# PROMPT:
Look below. Copy each line that has "resized" in it.

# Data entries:
- - - -

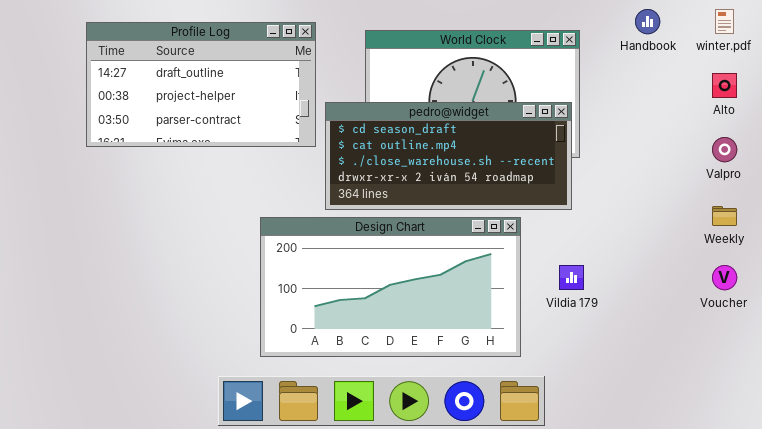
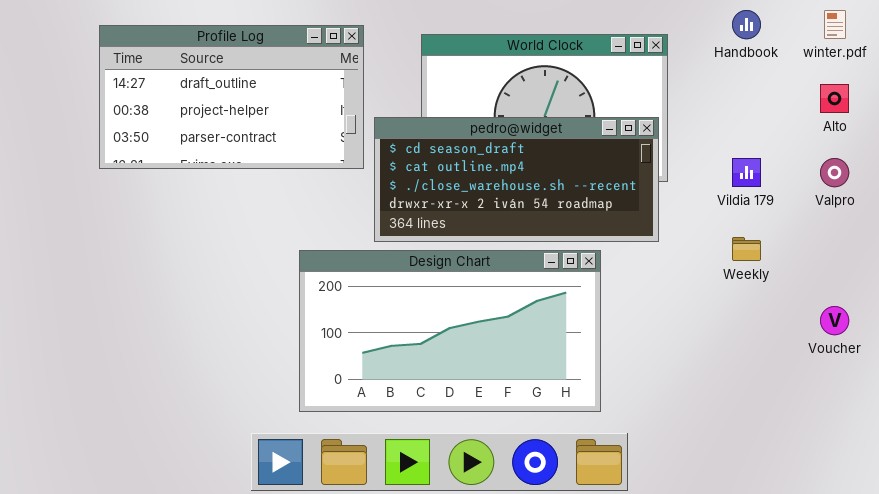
Weekly: [712,206,737,226] -> [732,237,761,261], moved
Vildia 179: [559,265,584,290] -> [732,158,761,187], moved

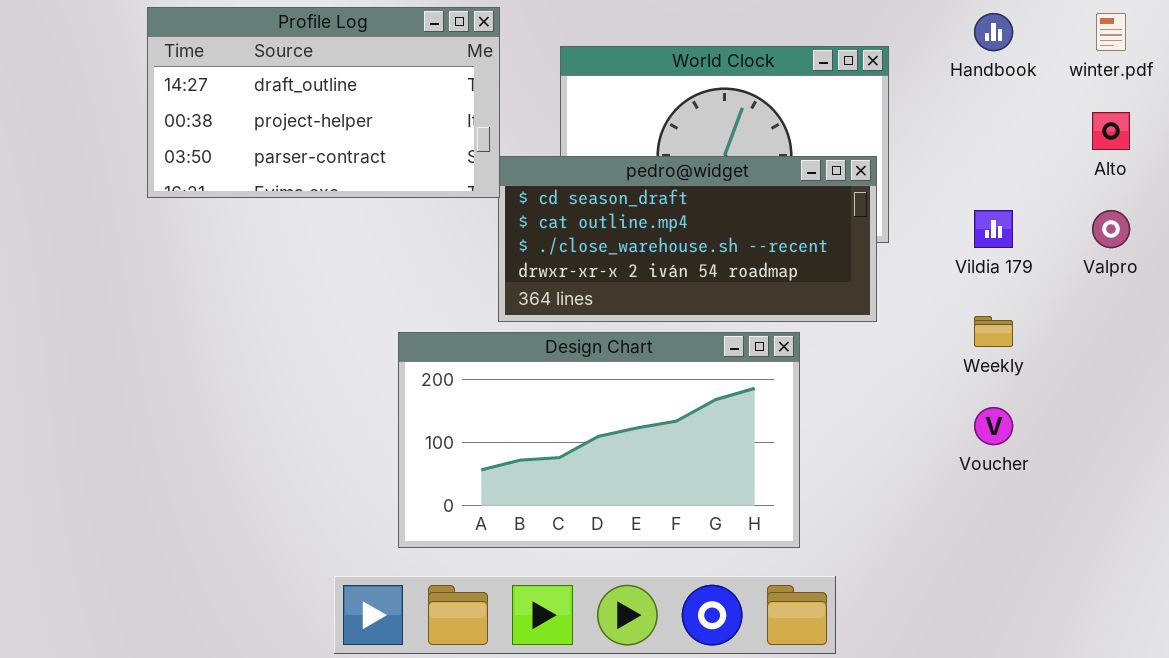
Profile Log: [99,25,364,169] -> [147,7,500,198], moved
Voucher: [820,306,849,335] -> [974,407,1013,445], moved

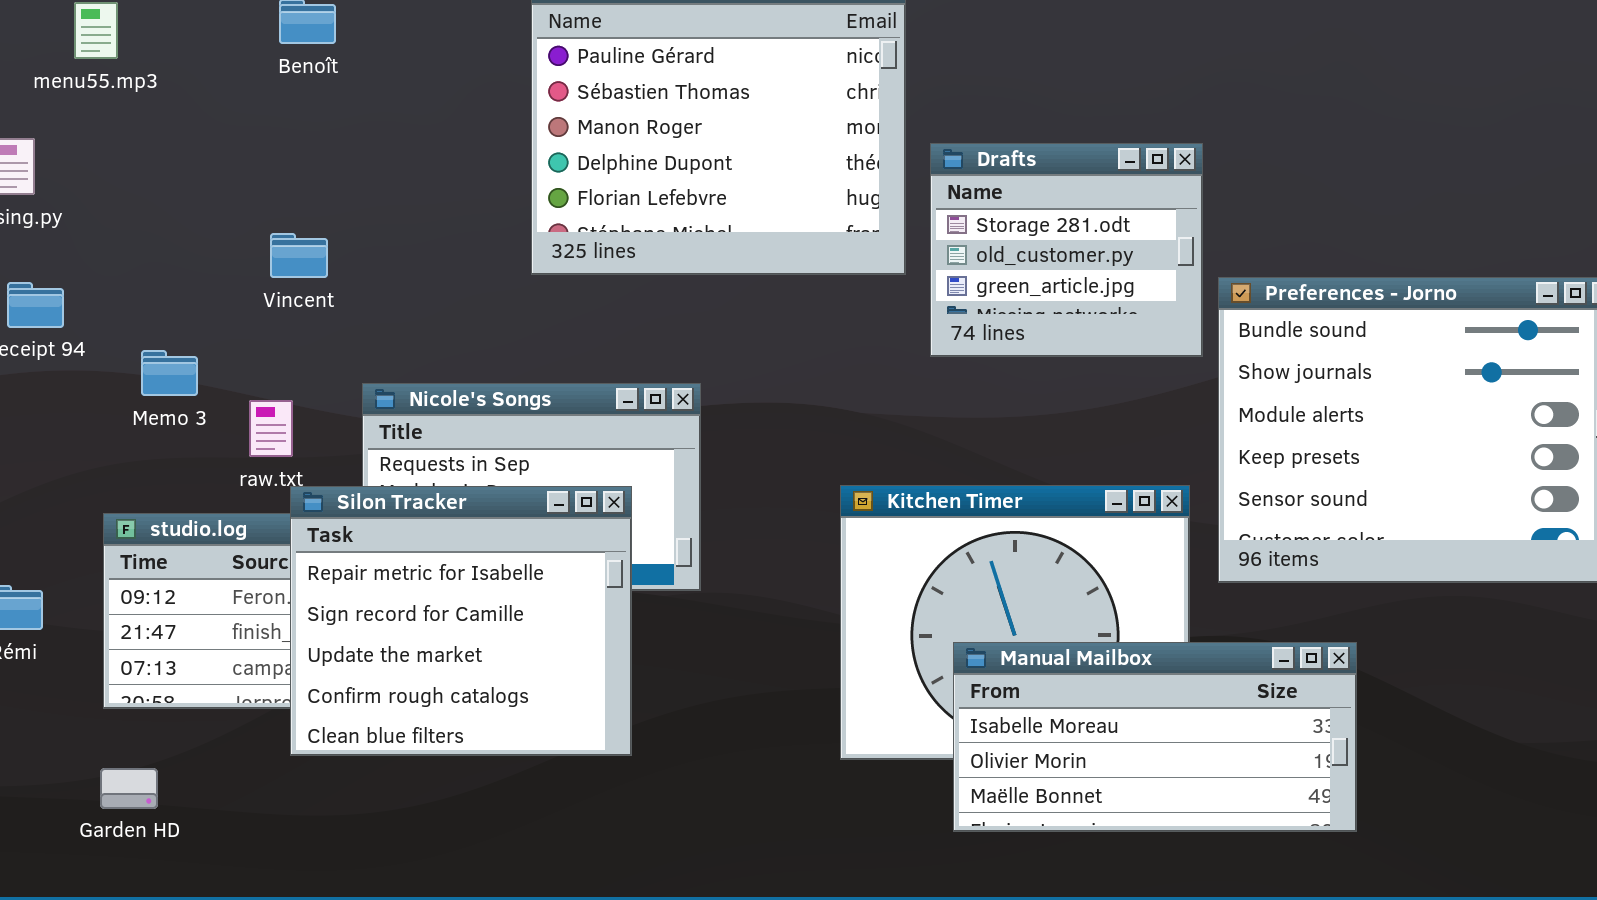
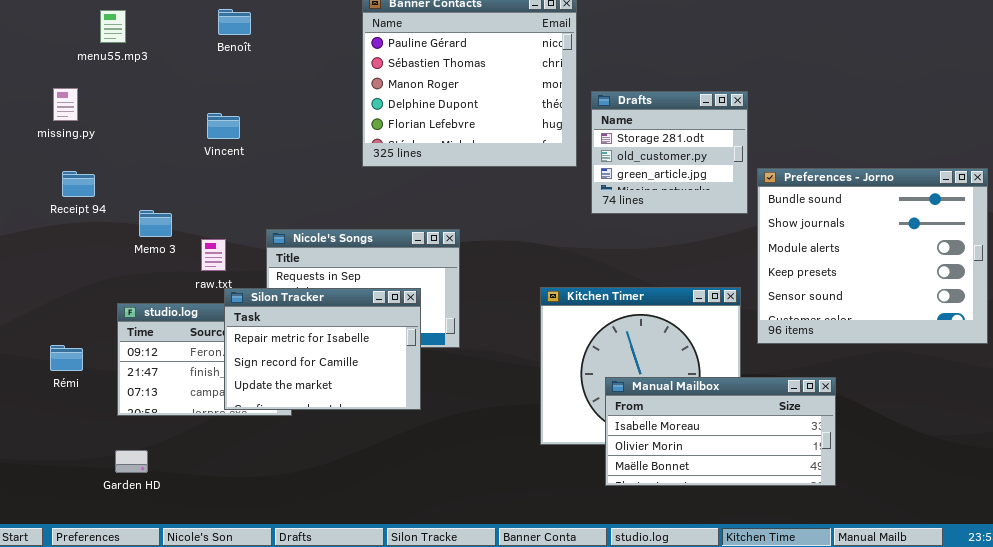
Vincent: [270,233,328,278] -> [207,113,240,139], moved
Silon Tracker: [290,486,632,756] -> [224,288,421,410], resized

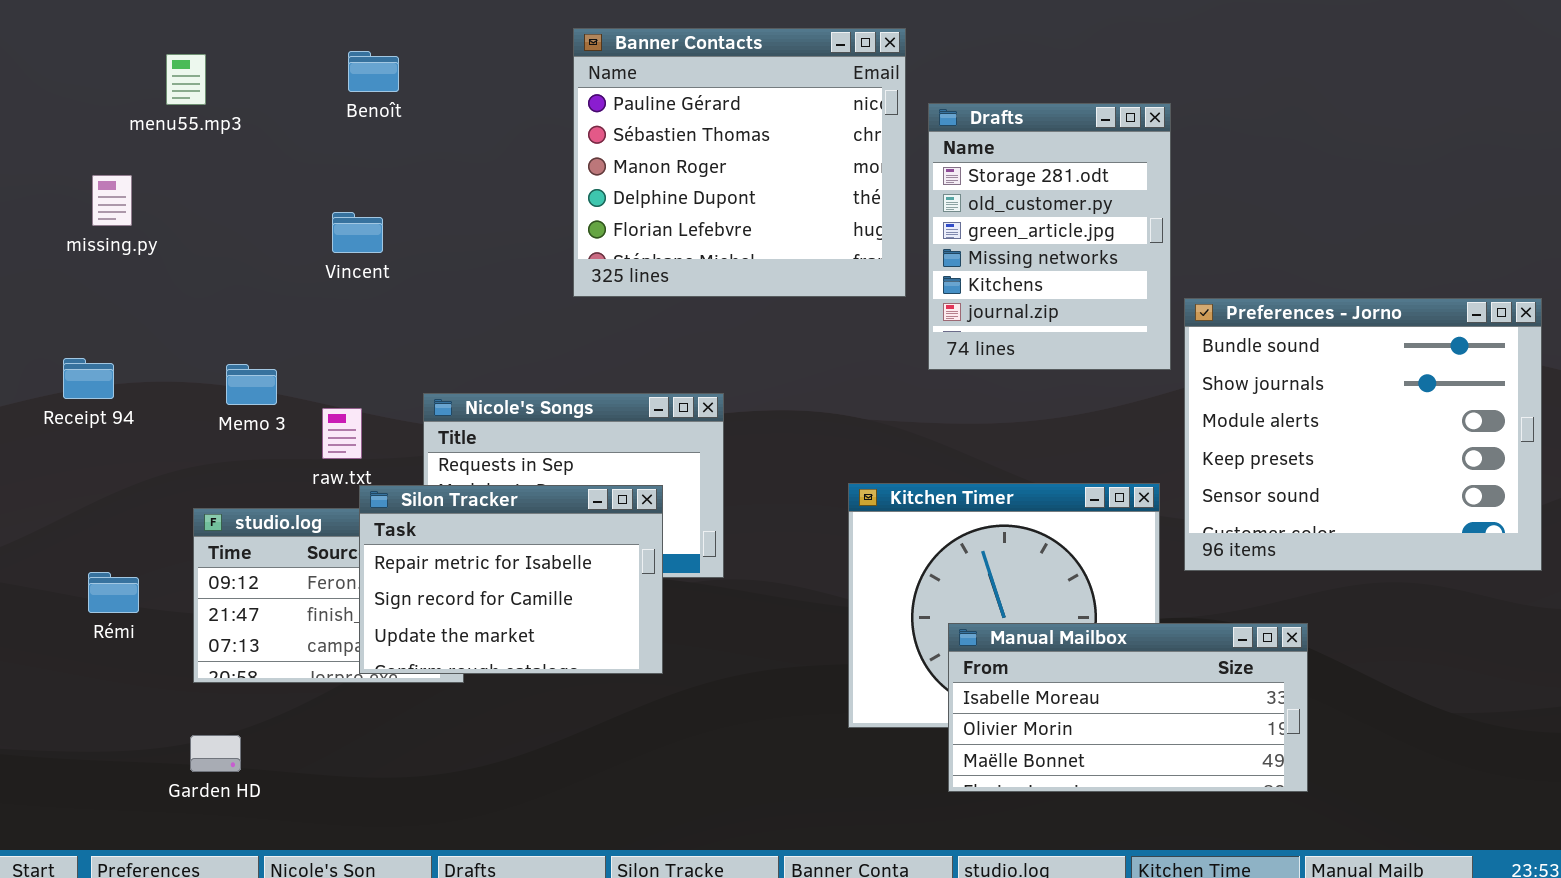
Drafts: [591,91,748,214] -> [928,103,1171,370], resized
Receipt 94: [62,171,95,197] -> [63,358,114,399], moved

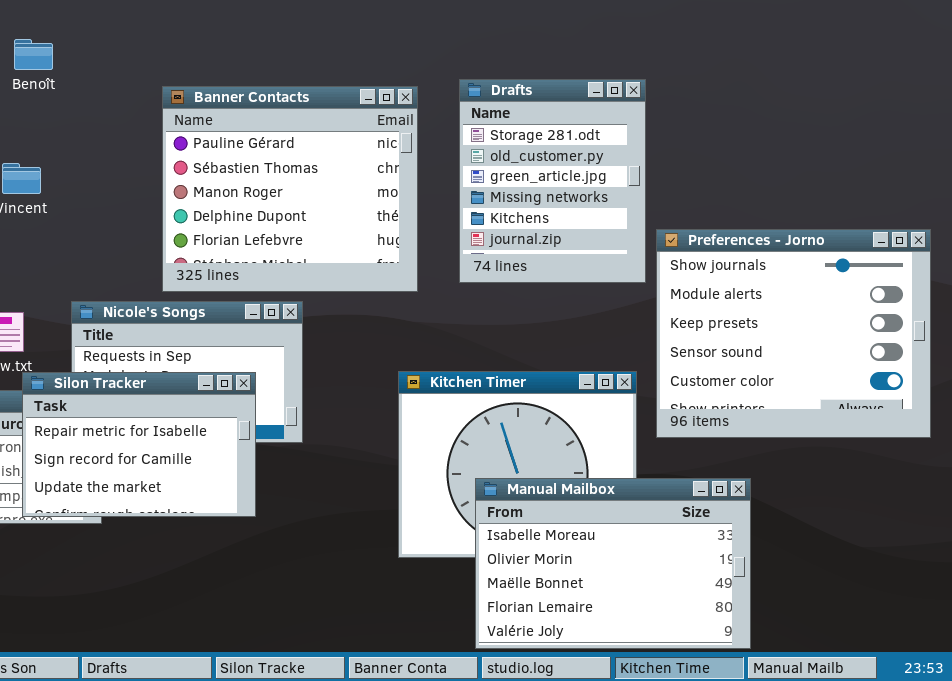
Banner Contacts: [573,28,906,297] -> [162,86,418,292], moved
Preferences - Jorno: [1184,298,1542,571] -> [656,229,931,438], scrolled down 1 row
Manual Mailbox: [948,623,1308,792] -> [475,478,751,649], resized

- - - -

# REPLY:
Silon Tracker: [290,486,632,756] -> [224,288,421,410], resized
Drafts: [591,91,748,214] -> [928,103,1171,370], resized
Manual Mailbox: [948,623,1308,792] -> [475,478,751,649], resized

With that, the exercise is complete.